**Excerpted records**.
[Start of section]

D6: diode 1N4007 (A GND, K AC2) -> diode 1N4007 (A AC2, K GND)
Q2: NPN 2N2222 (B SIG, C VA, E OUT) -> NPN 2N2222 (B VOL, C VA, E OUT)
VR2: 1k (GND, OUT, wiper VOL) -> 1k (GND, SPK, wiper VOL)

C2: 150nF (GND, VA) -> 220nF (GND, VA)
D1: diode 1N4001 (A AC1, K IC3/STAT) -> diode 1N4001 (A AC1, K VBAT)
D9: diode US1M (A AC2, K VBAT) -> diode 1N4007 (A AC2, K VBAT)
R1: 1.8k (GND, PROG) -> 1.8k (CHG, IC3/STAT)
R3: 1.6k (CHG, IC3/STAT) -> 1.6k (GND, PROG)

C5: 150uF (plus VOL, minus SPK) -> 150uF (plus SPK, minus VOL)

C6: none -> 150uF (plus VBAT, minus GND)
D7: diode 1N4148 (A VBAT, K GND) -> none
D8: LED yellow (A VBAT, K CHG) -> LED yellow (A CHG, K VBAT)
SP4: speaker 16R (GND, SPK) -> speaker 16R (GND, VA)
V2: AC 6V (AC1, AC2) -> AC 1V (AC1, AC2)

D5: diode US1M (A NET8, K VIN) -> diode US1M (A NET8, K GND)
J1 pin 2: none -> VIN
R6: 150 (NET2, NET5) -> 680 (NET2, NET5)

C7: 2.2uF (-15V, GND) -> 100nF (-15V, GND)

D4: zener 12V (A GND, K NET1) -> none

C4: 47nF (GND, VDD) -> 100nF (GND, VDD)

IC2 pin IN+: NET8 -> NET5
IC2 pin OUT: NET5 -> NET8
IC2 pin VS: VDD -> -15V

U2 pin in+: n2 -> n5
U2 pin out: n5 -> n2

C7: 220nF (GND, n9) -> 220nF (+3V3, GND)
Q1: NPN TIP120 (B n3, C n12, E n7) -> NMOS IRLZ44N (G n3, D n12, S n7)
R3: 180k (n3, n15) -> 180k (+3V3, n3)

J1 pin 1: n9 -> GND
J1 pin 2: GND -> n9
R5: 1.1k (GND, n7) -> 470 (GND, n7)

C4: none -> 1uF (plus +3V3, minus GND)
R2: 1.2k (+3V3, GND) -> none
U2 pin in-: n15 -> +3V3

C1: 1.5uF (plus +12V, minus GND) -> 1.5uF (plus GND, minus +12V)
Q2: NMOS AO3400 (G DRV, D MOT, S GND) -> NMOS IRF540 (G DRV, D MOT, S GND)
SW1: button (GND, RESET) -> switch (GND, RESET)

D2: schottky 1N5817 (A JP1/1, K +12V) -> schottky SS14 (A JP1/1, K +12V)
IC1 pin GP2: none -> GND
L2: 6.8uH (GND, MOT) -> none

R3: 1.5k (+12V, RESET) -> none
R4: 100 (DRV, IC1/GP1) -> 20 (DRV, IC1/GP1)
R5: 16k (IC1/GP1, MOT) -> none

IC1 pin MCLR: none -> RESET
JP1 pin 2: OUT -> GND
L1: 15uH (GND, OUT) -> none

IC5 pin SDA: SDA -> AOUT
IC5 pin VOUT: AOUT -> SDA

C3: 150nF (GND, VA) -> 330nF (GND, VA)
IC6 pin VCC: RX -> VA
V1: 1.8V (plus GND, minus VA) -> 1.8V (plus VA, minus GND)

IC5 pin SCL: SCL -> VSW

[End of section]

**Work request**.
Transcribe the data above completely and exactly.

**Expected answer**.
D6: diode 1N4007 (A GND, K AC2) -> diode 1N4007 (A AC2, K GND)
Q2: NPN 2N2222 (B SIG, C VA, E OUT) -> NPN 2N2222 (B VOL, C VA, E OUT)
VR2: 1k (GND, OUT, wiper VOL) -> 1k (GND, SPK, wiper VOL)

C2: 150nF (GND, VA) -> 220nF (GND, VA)
D1: diode 1N4001 (A AC1, K IC3/STAT) -> diode 1N4001 (A AC1, K VBAT)
D9: diode US1M (A AC2, K VBAT) -> diode 1N4007 (A AC2, K VBAT)
R1: 1.8k (GND, PROG) -> 1.8k (CHG, IC3/STAT)
R3: 1.6k (CHG, IC3/STAT) -> 1.6k (GND, PROG)

C5: 150uF (plus VOL, minus SPK) -> 150uF (plus SPK, minus VOL)

C6: none -> 150uF (plus VBAT, minus GND)
D7: diode 1N4148 (A VBAT, K GND) -> none
D8: LED yellow (A VBAT, K CHG) -> LED yellow (A CHG, K VBAT)
SP4: speaker 16R (GND, SPK) -> speaker 16R (GND, VA)
V2: AC 6V (AC1, AC2) -> AC 1V (AC1, AC2)

D5: diode US1M (A NET8, K VIN) -> diode US1M (A NET8, K GND)
J1 pin 2: none -> VIN
R6: 150 (NET2, NET5) -> 680 (NET2, NET5)

C7: 2.2uF (-15V, GND) -> 100nF (-15V, GND)

D4: zener 12V (A GND, K NET1) -> none

C4: 47nF (GND, VDD) -> 100nF (GND, VDD)

IC2 pin IN+: NET8 -> NET5
IC2 pin OUT: NET5 -> NET8
IC2 pin VS: VDD -> -15V

U2 pin in+: n2 -> n5
U2 pin out: n5 -> n2

C7: 220nF (GND, n9) -> 220nF (+3V3, GND)
Q1: NPN TIP120 (B n3, C n12, E n7) -> NMOS IRLZ44N (G n3, D n12, S n7)
R3: 180k (n3, n15) -> 180k (+3V3, n3)

J1 pin 1: n9 -> GND
J1 pin 2: GND -> n9
R5: 1.1k (GND, n7) -> 470 (GND, n7)

C4: none -> 1uF (plus +3V3, minus GND)
R2: 1.2k (+3V3, GND) -> none
U2 pin in-: n15 -> +3V3

C1: 1.5uF (plus +12V, minus GND) -> 1.5uF (plus GND, minus +12V)
Q2: NMOS AO3400 (G DRV, D MOT, S GND) -> NMOS IRF540 (G DRV, D MOT, S GND)
SW1: button (GND, RESET) -> switch (GND, RESET)

D2: schottky 1N5817 (A JP1/1, K +12V) -> schottky SS14 (A JP1/1, K +12V)
IC1 pin GP2: none -> GND
L2: 6.8uH (GND, MOT) -> none

R3: 1.5k (+12V, RESET) -> none
R4: 100 (DRV, IC1/GP1) -> 20 (DRV, IC1/GP1)
R5: 16k (IC1/GP1, MOT) -> none

IC1 pin MCLR: none -> RESET
JP1 pin 2: OUT -> GND
L1: 15uH (GND, OUT) -> none

IC5 pin SDA: SDA -> AOUT
IC5 pin VOUT: AOUT -> SDA

C3: 150nF (GND, VA) -> 330nF (GND, VA)
IC6 pin VCC: RX -> VA
V1: 1.8V (plus GND, minus VA) -> 1.8V (plus VA, minus GND)

IC5 pin SCL: SCL -> VSW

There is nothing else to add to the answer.